──────── Source data ────────
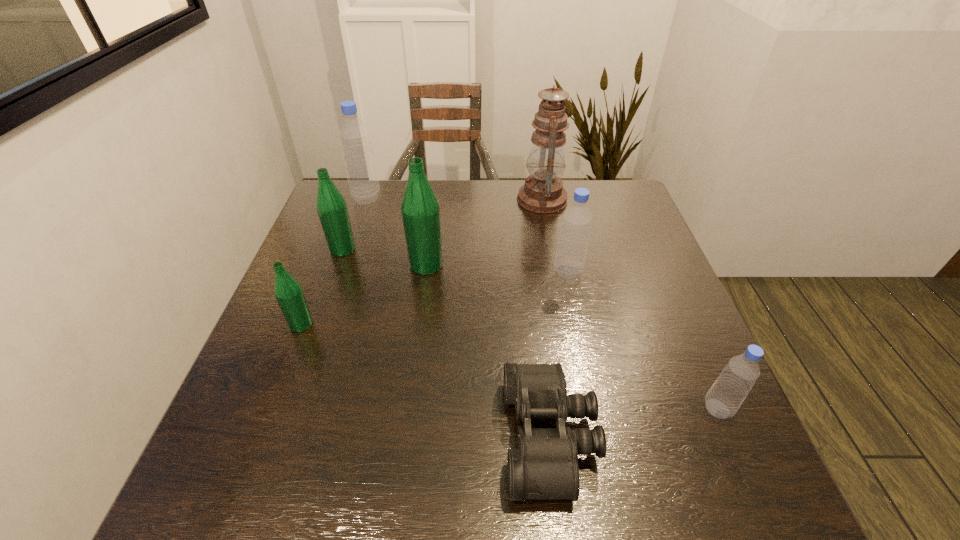
Find the location of `the rightmost bottle`. the rightmost bottle is located at coordinates (724, 398).

Where is `the nearest bottle`? This screenshot has height=540, width=960. the nearest bottle is located at coordinates (724, 398).

The height and width of the screenshot is (540, 960). Identify the location of binoculars. (545, 466).

The height and width of the screenshot is (540, 960). I want to click on the shortest object, so click(545, 466).

Where is `vacant point located on the left of the oil lamp`? The width and height of the screenshot is (960, 540). vacant point located on the left of the oil lamp is located at coordinates (466, 199).

Identify the location of vacant space located on the right of the biggest blue bottle. The image size is (960, 540). (454, 198).

Locate an element on the screen. The image size is (960, 540). free space located on the front of the fourth bottle from left to right is located at coordinates (414, 361).

What are the coordinates of `free space located 0.050m on the left of the fifth bottle from left to right` in the screenshot? It's located at (534, 272).

Identify the location of vacant region located on the right of the second biggest green bottle. The image size is (960, 540). (378, 249).

Where is `vacant space situated on the back of the nearest green bottle`? vacant space situated on the back of the nearest green bottle is located at coordinates (328, 254).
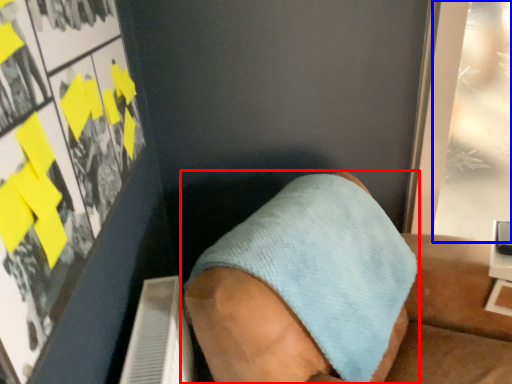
────────
### Problem details
Output every line of the records above as a JSON list of strings, one string per line, skipping blank lines and leaving out the pictures.

### Answer section
[
  "Find the location of `the rightmost bottle`. the rightmost bottle is located at coordinates (724, 398).",
  "Where is `the nearest bottle`? This screenshot has height=540, width=960. the nearest bottle is located at coordinates (724, 398).",
  "The height and width of the screenshot is (540, 960). Identify the location of binoculars. (545, 466).",
  "The height and width of the screenshot is (540, 960). I want to click on the shortest object, so click(545, 466).",
  "Where is `vacant point located on the left of the oil lamp`? The width and height of the screenshot is (960, 540). vacant point located on the left of the oil lamp is located at coordinates (466, 199).",
  "Identify the location of vacant space located on the right of the biggest blue bottle. The image size is (960, 540). (454, 198).",
  "Locate an element on the screen. The image size is (960, 540). free space located on the front of the fourth bottle from left to right is located at coordinates (414, 361).",
  "What are the coordinates of `free space located 0.050m on the left of the fifth bottle from left to right` in the screenshot? It's located at (534, 272).",
  "Identify the location of vacant region located on the right of the second biggest green bottle. The image size is (960, 540). (378, 249).",
  "Where is `vacant space situated on the back of the nearest green bottle`? vacant space situated on the back of the nearest green bottle is located at coordinates (328, 254)."
]